→ **TASK DIRECTIONS**
Write each entry down again precisely, skipping nothing.

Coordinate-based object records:

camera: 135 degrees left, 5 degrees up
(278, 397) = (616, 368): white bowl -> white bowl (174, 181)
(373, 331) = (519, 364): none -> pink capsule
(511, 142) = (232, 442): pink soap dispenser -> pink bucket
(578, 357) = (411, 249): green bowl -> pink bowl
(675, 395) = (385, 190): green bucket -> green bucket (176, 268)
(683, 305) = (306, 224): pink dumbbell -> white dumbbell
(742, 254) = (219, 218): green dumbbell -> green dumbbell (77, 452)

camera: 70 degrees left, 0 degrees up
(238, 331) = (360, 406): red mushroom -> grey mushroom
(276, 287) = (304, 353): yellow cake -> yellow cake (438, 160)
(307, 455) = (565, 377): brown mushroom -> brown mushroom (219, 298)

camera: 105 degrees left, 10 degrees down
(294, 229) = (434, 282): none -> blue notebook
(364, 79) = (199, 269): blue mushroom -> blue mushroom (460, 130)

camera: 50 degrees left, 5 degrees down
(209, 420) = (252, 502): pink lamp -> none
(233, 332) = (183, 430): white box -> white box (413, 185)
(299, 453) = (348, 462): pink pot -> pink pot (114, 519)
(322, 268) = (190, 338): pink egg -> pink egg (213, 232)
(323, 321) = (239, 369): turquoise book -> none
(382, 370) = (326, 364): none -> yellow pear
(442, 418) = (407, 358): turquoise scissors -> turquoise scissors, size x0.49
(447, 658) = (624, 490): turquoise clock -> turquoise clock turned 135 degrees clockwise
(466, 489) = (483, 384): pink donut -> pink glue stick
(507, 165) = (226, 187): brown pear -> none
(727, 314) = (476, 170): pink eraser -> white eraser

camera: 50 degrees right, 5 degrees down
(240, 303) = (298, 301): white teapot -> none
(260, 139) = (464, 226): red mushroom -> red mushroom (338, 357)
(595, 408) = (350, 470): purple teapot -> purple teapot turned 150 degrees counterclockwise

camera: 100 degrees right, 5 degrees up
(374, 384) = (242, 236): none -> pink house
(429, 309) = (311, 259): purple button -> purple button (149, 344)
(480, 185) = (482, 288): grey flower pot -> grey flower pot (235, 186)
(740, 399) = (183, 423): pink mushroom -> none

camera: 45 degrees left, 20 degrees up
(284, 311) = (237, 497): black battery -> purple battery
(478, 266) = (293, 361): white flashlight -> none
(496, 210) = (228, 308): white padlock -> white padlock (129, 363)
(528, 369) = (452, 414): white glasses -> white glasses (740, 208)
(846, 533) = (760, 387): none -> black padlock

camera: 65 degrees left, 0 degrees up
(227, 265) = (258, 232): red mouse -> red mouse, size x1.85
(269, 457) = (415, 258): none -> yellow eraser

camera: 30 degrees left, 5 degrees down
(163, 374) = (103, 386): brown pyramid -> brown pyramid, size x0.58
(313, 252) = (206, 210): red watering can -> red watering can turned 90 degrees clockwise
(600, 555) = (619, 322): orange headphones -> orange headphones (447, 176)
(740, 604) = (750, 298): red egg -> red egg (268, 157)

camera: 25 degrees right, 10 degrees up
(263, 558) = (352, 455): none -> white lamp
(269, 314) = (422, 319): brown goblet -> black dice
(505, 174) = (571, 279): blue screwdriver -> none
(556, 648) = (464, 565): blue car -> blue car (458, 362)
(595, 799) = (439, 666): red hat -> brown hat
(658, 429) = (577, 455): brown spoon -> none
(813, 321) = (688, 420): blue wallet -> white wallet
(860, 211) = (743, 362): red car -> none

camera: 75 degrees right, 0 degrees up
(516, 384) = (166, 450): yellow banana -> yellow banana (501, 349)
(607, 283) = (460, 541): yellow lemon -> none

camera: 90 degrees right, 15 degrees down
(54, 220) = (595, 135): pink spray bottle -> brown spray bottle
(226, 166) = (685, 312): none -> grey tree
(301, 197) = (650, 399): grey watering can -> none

→ **EXERCISE OUTPUT**
camera: 135 degrees left, 5 degrees up
(278, 397) = (616, 368): white bowl -> white bowl (174, 181)
(373, 331) = (519, 364): none -> pink capsule
(511, 142) = (232, 442): pink soap dispenser -> pink bucket
(578, 357) = (411, 249): green bowl -> pink bowl
(675, 395) = (385, 190): green bucket -> green bucket (176, 268)
(683, 305) = (306, 224): pink dumbbell -> white dumbbell
(742, 254) = (219, 218): green dumbbell -> green dumbbell (77, 452)

camera: 70 degrees left, 0 degrees up
(238, 331) = (360, 406): red mushroom -> grey mushroom
(276, 287) = (304, 353): yellow cake -> yellow cake (438, 160)
(307, 455) = (565, 377): brown mushroom -> brown mushroom (219, 298)

camera: 105 degrees left, 10 degrees down
(294, 229) = (434, 282): none -> blue notebook
(364, 79) = (199, 269): blue mushroom -> blue mushroom (460, 130)

camera: 50 degrees left, 5 degrees down
(209, 420) = (252, 502): pink lamp -> none
(233, 332) = (183, 430): white box -> white box (413, 185)
(299, 453) = (348, 462): pink pot -> pink pot (114, 519)
(322, 268) = (190, 338): pink egg -> pink egg (213, 232)
(323, 321) = (239, 369): turquoise book -> none
(382, 370) = (326, 364): none -> yellow pear
(442, 418) = (407, 358): turquoise scissors -> turquoise scissors, size x0.49
(447, 658) = (624, 490): turquoise clock -> turquoise clock turned 135 degrees clockwise
(466, 489) = (483, 384): pink donut -> pink glue stick
(507, 165) = (226, 187): brown pear -> none
(727, 314) = (476, 170): pink eraser -> white eraser

camera: 50 degrees right, 5 degrees down
(240, 303) = (298, 301): white teapot -> none
(260, 139) = (464, 226): red mushroom -> red mushroom (338, 357)
(595, 408) = (350, 470): purple teapot -> purple teapot turned 150 degrees counterclockwise

camera: 100 degrees right, 5 degrees up
(374, 384) = (242, 236): none -> pink house
(429, 309) = (311, 259): purple button -> purple button (149, 344)
(480, 185) = (482, 288): grey flower pot -> grey flower pot (235, 186)
(740, 399) = (183, 423): pink mushroom -> none

camera: 45 degrees left, 20 degrees up
(284, 311) = (237, 497): black battery -> purple battery
(478, 266) = (293, 361): white flashlight -> none
(496, 210) = (228, 308): white padlock -> white padlock (129, 363)
(528, 369) = (452, 414): white glasses -> white glasses (740, 208)
(846, 533) = (760, 387): none -> black padlock

camera: 65 degrees left, 0 degrees up
(227, 265) = (258, 232): red mouse -> red mouse, size x1.85
(269, 457) = (415, 258): none -> yellow eraser

camera: 30 degrees left, 5 degrees down
(163, 374) = (103, 386): brown pyramid -> brown pyramid, size x0.58
(313, 252) = (206, 210): red watering can -> red watering can turned 90 degrees clockwise
(600, 555) = (619, 322): orange headphones -> orange headphones (447, 176)
(740, 604) = (750, 298): red egg -> red egg (268, 157)

camera: 25 degrees right, 10 degrees up
(263, 558) = (352, 455): none -> white lamp
(269, 314) = (422, 319): brown goblet -> black dice
(505, 174) = (571, 279): blue screwdriver -> none
(556, 648) = (464, 565): blue car -> blue car (458, 362)
(595, 799) = (439, 666): red hat -> brown hat
(658, 429) = (577, 455): brown spoon -> none
(813, 321) = (688, 420): blue wallet -> white wallet
(860, 211) = (743, 362): red car -> none

camera: 75 degrees right, 0 degrees up
(516, 384) = (166, 450): yellow banana -> yellow banana (501, 349)
(607, 283) = (460, 541): yellow lemon -> none

camera: 90 degrees right, 15 degrees down
(54, 220) = (595, 135): pink spray bottle -> brown spray bottle
(226, 166) = (685, 312): none -> grey tree
(301, 197) = (650, 399): grey watering can -> none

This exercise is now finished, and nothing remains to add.